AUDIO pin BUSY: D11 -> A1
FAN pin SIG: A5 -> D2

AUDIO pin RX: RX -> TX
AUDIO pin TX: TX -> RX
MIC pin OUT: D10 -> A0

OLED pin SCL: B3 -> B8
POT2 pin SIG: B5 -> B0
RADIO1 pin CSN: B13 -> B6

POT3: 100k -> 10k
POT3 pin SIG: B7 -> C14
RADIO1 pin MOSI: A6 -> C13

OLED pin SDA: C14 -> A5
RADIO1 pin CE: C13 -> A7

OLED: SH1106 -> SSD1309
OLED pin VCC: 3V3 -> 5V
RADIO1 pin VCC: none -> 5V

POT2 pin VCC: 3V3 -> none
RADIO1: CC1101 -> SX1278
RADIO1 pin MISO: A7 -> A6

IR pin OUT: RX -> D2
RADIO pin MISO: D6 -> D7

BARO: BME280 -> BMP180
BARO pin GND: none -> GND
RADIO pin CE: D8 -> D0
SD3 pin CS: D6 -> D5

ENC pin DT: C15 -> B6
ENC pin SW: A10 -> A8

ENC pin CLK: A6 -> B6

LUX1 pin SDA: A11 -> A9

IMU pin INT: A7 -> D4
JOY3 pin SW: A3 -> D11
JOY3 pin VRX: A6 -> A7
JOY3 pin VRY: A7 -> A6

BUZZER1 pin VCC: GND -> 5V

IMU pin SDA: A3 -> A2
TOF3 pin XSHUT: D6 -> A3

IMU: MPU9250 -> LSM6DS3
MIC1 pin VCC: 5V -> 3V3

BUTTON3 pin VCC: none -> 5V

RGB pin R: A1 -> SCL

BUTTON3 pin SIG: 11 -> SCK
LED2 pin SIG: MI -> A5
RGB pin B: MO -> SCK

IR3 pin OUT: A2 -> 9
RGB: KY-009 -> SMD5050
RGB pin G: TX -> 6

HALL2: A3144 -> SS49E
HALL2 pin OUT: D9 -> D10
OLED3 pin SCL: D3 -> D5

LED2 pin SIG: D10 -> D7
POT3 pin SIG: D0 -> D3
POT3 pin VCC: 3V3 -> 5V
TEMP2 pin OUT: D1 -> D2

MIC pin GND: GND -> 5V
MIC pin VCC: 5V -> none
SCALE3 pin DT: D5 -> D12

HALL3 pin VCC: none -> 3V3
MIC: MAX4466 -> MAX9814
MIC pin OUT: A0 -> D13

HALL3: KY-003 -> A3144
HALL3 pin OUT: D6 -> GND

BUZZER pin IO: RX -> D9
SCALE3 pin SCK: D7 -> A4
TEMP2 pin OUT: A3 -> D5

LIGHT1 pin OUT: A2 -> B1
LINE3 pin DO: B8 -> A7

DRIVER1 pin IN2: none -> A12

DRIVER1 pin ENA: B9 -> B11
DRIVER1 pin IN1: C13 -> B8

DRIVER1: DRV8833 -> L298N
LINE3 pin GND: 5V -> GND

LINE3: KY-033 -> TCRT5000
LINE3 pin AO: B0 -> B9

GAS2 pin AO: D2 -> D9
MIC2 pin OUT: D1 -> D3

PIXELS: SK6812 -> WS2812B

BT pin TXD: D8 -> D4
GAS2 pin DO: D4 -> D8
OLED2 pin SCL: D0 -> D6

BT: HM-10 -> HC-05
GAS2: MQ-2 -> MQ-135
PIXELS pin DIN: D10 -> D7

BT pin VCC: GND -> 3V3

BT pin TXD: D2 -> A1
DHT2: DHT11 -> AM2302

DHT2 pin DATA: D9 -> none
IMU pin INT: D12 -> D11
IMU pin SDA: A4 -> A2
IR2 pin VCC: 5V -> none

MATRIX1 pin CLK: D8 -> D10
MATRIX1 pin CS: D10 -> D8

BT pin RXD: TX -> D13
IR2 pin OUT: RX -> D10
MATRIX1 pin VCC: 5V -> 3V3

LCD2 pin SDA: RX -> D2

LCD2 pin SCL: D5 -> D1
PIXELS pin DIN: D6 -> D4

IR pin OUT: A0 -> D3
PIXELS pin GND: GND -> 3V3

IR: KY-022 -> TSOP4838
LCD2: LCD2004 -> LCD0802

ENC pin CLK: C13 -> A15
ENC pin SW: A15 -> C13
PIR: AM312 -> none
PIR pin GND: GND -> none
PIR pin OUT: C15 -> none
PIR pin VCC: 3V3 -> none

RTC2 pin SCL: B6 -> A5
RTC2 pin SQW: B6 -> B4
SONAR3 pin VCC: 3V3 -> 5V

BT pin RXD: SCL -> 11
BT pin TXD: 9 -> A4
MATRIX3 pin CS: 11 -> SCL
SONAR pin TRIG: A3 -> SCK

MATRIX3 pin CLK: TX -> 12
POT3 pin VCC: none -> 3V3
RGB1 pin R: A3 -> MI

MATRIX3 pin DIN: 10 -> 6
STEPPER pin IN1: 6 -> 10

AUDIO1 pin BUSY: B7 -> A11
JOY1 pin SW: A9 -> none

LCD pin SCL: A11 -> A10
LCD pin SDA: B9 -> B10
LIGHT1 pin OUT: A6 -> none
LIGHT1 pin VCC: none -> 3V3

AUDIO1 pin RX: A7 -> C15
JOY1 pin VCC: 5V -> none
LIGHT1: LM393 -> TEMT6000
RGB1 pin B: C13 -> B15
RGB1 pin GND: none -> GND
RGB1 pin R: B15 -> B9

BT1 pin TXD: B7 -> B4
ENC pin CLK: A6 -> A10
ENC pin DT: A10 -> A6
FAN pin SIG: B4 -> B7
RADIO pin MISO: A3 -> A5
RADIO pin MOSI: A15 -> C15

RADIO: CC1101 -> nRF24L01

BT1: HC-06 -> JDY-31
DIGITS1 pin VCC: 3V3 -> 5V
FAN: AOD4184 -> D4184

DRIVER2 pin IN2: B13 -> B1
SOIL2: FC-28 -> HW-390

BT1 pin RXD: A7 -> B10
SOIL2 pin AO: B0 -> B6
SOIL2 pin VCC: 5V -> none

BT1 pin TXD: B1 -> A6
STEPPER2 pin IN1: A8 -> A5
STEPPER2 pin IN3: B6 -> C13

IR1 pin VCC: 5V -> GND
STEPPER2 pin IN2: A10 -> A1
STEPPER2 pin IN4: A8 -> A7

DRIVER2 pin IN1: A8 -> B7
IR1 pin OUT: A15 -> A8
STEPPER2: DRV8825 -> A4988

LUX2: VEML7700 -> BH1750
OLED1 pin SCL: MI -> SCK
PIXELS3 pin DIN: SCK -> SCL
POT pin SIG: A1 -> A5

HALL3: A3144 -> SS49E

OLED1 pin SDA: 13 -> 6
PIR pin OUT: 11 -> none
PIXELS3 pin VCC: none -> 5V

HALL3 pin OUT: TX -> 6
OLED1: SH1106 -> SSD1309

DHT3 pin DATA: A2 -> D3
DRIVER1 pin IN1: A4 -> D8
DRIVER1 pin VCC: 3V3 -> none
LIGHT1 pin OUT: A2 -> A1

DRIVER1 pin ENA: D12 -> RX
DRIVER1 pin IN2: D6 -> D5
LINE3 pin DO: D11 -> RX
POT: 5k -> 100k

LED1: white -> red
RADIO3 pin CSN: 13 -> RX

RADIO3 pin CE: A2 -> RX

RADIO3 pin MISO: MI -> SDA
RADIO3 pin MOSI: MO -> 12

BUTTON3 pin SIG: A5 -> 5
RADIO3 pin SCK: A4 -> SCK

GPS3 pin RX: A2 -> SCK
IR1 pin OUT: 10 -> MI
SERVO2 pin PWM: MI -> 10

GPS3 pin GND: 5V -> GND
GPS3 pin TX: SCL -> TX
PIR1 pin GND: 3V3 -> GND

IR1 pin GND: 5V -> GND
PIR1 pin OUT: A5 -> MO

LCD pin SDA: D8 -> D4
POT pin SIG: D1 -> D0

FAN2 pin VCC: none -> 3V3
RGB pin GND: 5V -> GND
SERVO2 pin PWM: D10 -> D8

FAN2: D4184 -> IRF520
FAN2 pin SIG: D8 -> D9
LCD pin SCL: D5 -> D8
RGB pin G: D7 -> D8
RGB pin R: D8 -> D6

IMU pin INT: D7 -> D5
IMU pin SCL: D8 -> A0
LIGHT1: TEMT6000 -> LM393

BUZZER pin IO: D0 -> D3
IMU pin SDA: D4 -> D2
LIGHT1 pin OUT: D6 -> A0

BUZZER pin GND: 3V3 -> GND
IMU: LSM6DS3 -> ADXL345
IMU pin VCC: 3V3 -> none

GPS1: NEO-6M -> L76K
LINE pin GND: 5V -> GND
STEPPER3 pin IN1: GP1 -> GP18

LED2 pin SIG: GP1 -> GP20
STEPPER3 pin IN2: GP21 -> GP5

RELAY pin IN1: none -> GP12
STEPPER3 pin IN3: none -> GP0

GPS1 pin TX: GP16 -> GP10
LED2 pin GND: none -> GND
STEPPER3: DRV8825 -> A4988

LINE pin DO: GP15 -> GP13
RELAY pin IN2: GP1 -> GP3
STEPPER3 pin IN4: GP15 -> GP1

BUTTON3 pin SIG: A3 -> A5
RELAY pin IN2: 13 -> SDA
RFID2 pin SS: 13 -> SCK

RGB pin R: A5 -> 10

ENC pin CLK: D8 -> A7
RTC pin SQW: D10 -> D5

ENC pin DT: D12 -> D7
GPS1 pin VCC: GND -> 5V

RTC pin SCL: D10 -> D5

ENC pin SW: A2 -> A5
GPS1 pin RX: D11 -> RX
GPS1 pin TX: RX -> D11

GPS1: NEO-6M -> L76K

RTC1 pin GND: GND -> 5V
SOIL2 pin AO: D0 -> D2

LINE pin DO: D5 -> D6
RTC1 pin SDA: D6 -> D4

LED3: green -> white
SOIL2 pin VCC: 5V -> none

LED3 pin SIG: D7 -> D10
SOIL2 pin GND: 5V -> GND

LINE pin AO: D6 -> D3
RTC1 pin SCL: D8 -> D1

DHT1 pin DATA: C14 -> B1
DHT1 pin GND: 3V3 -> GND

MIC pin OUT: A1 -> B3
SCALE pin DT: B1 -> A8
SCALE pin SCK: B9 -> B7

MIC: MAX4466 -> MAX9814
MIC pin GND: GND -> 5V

========================================

All lines from the top of the data through the line containing "RADIO1 pin VCC: none -> 5V" need to be retyped exactly, and nothing more.

AUDIO pin BUSY: D11 -> A1
FAN pin SIG: A5 -> D2

AUDIO pin RX: RX -> TX
AUDIO pin TX: TX -> RX
MIC pin OUT: D10 -> A0

OLED pin SCL: B3 -> B8
POT2 pin SIG: B5 -> B0
RADIO1 pin CSN: B13 -> B6

POT3: 100k -> 10k
POT3 pin SIG: B7 -> C14
RADIO1 pin MOSI: A6 -> C13

OLED pin SDA: C14 -> A5
RADIO1 pin CE: C13 -> A7

OLED: SH1106 -> SSD1309
OLED pin VCC: 3V3 -> 5V
RADIO1 pin VCC: none -> 5V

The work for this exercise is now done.